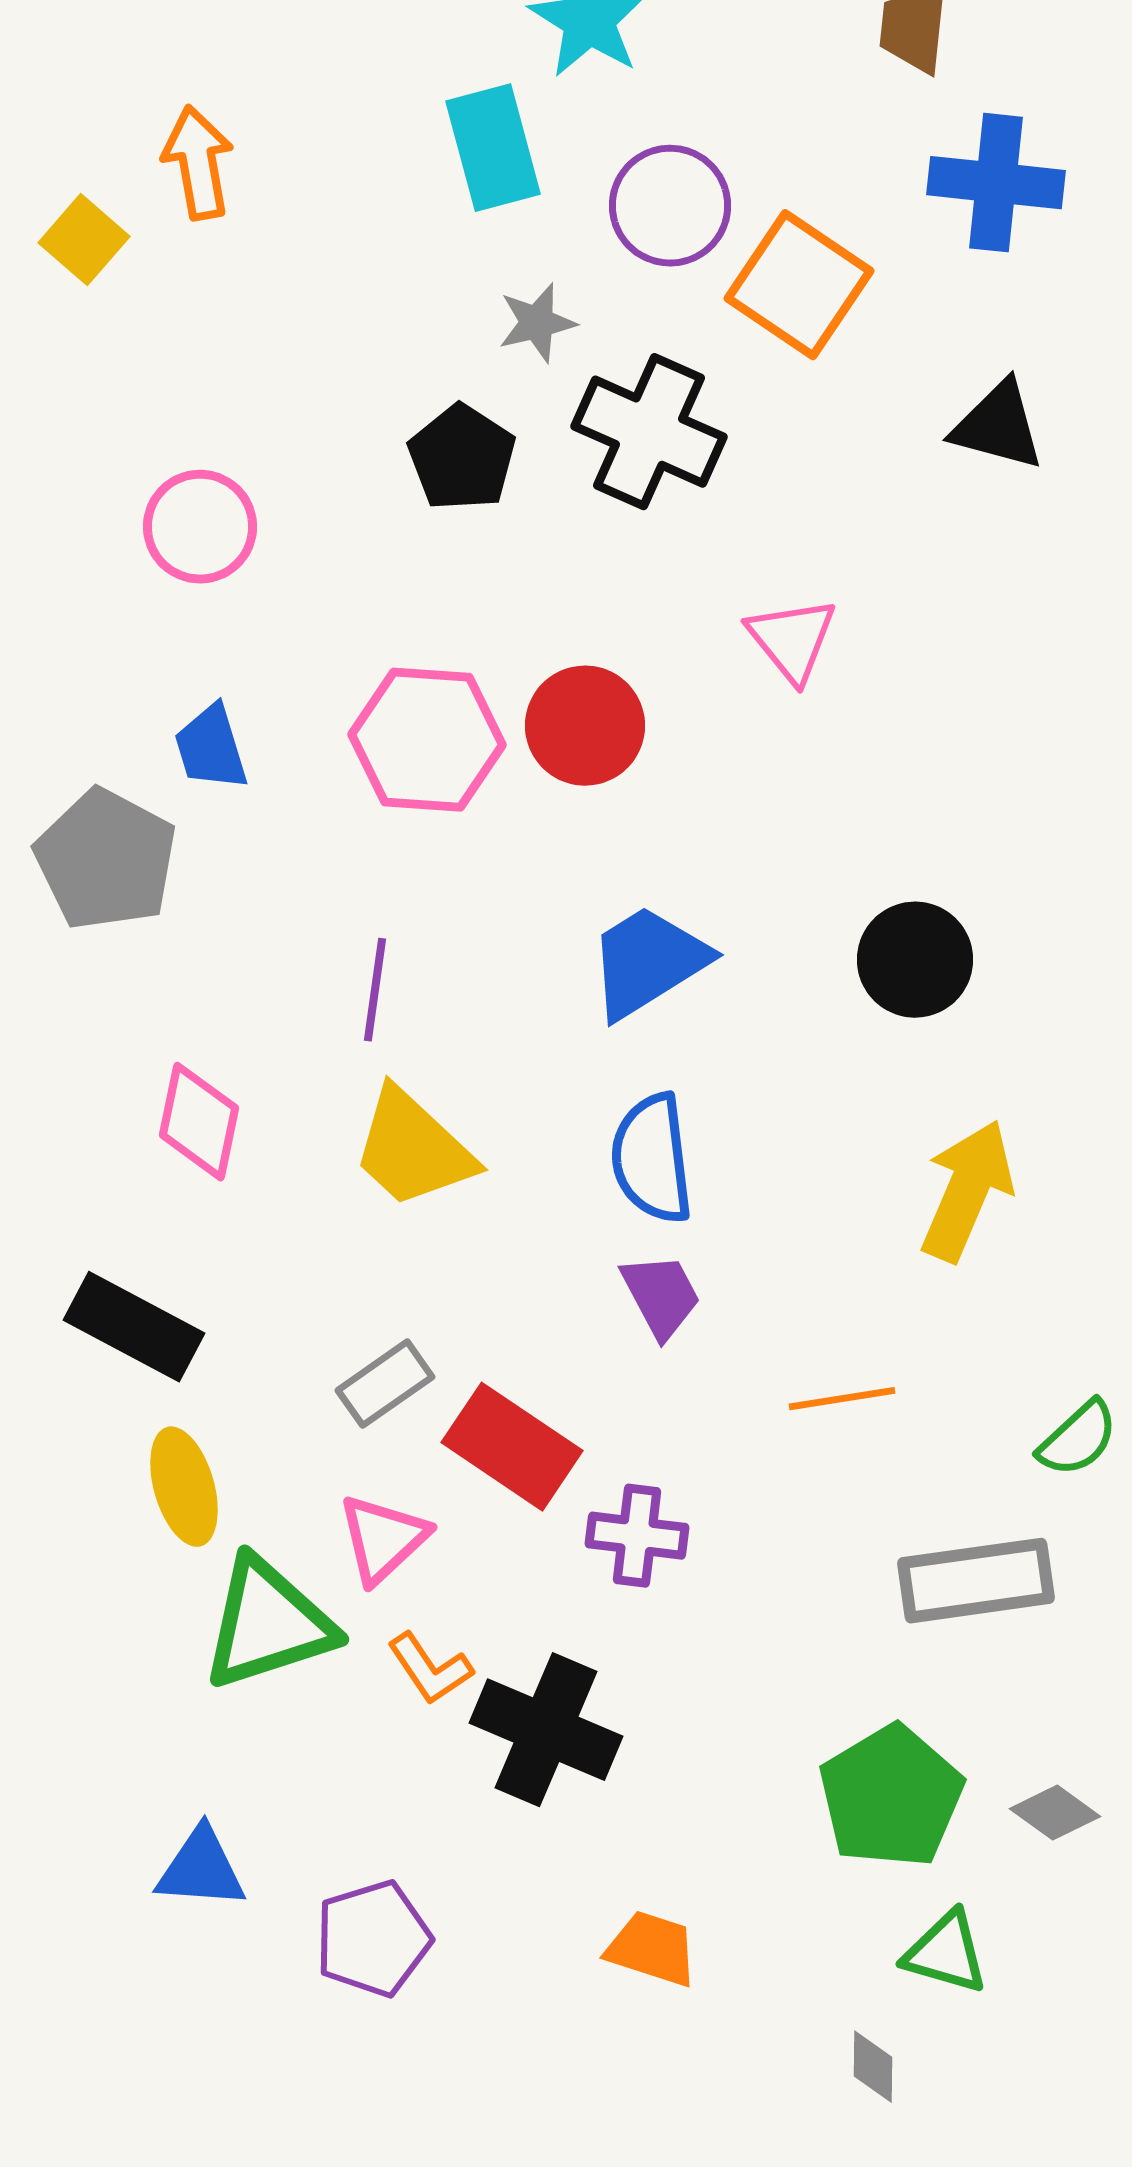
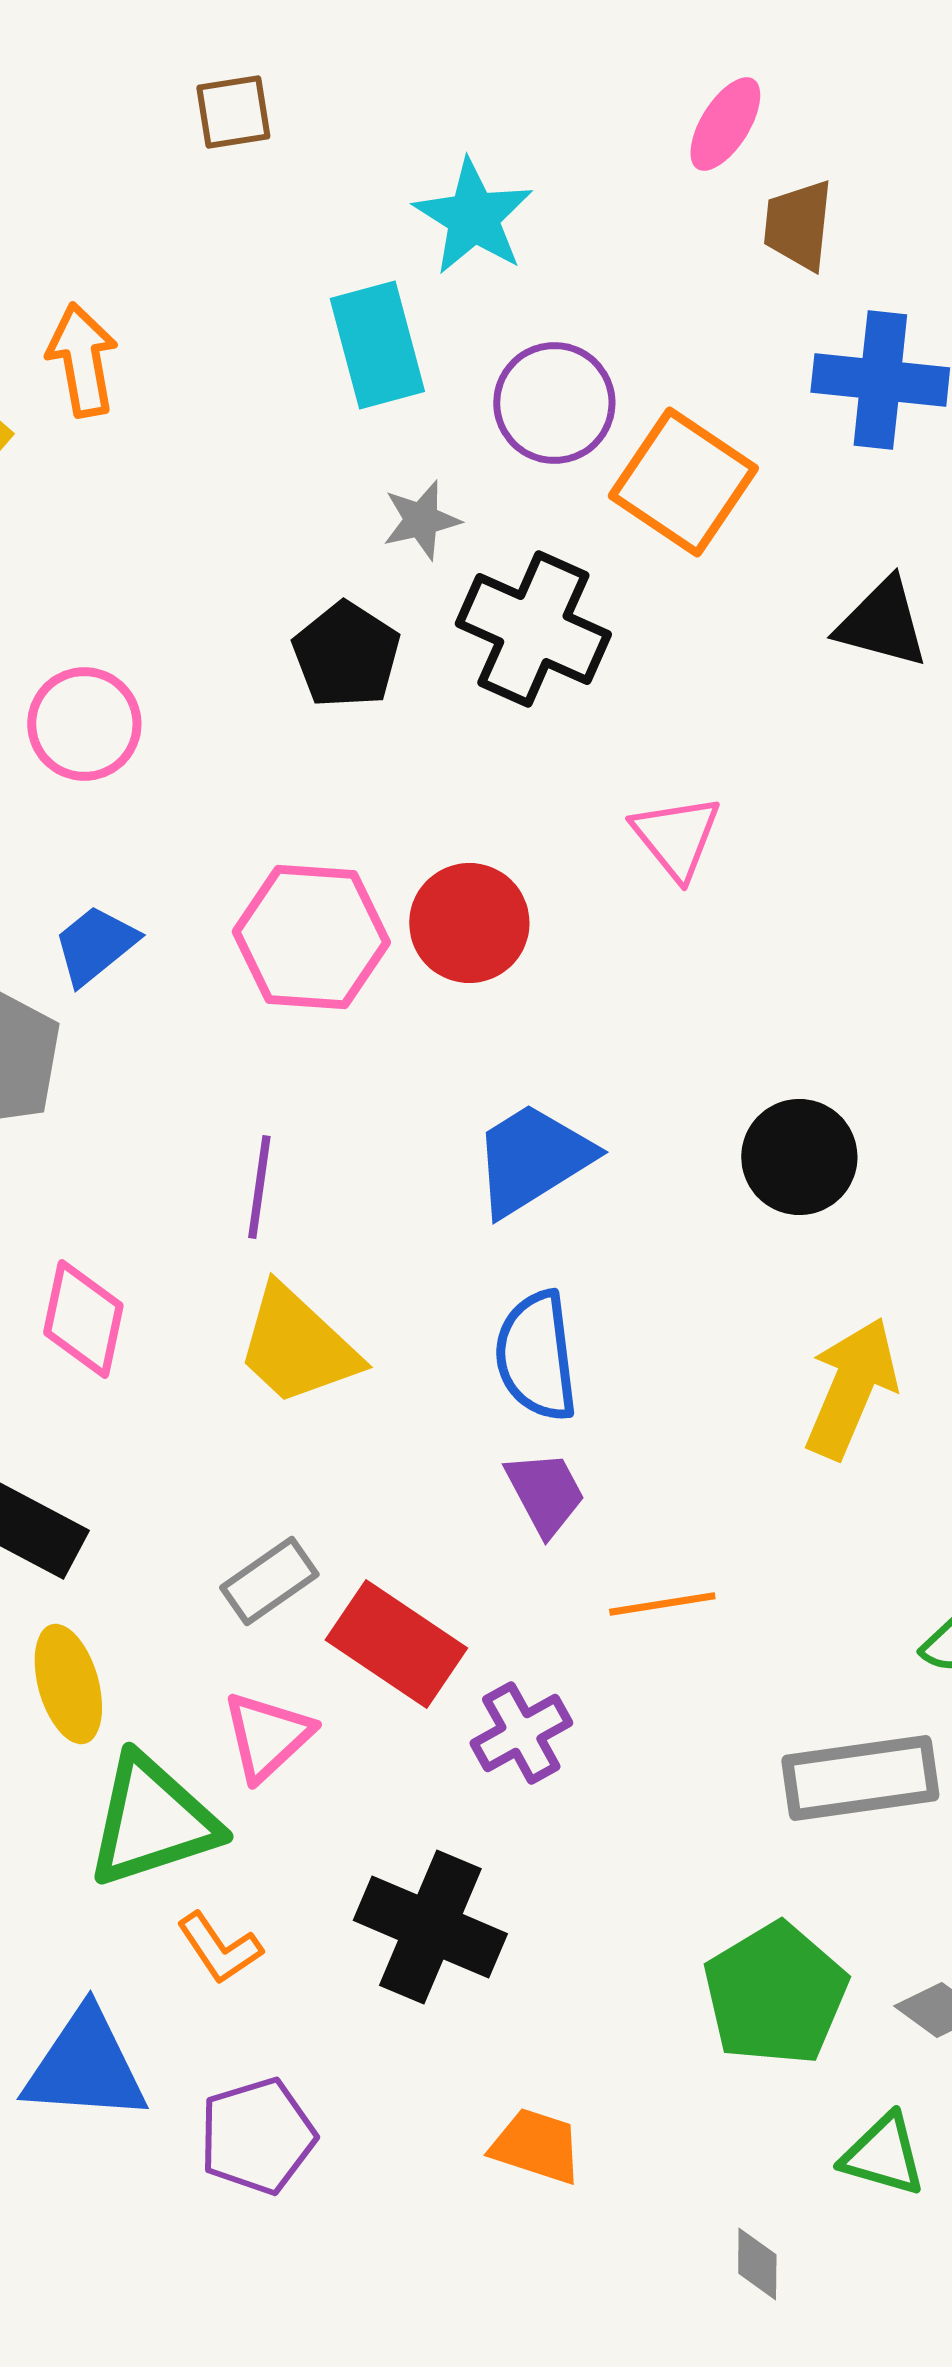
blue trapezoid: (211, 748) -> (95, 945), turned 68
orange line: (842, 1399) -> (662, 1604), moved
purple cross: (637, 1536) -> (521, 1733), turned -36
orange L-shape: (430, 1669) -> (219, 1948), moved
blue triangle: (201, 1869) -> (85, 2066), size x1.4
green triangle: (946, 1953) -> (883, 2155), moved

• Task details:
Keep the pictures out of your copy, and repeat every entry above exactly.

• Expected answer:
blue trapezoid: (211, 748) -> (95, 945), turned 68
orange line: (842, 1399) -> (662, 1604), moved
purple cross: (637, 1536) -> (521, 1733), turned -36
orange L-shape: (430, 1669) -> (219, 1948), moved
blue triangle: (201, 1869) -> (85, 2066), size x1.4
green triangle: (946, 1953) -> (883, 2155), moved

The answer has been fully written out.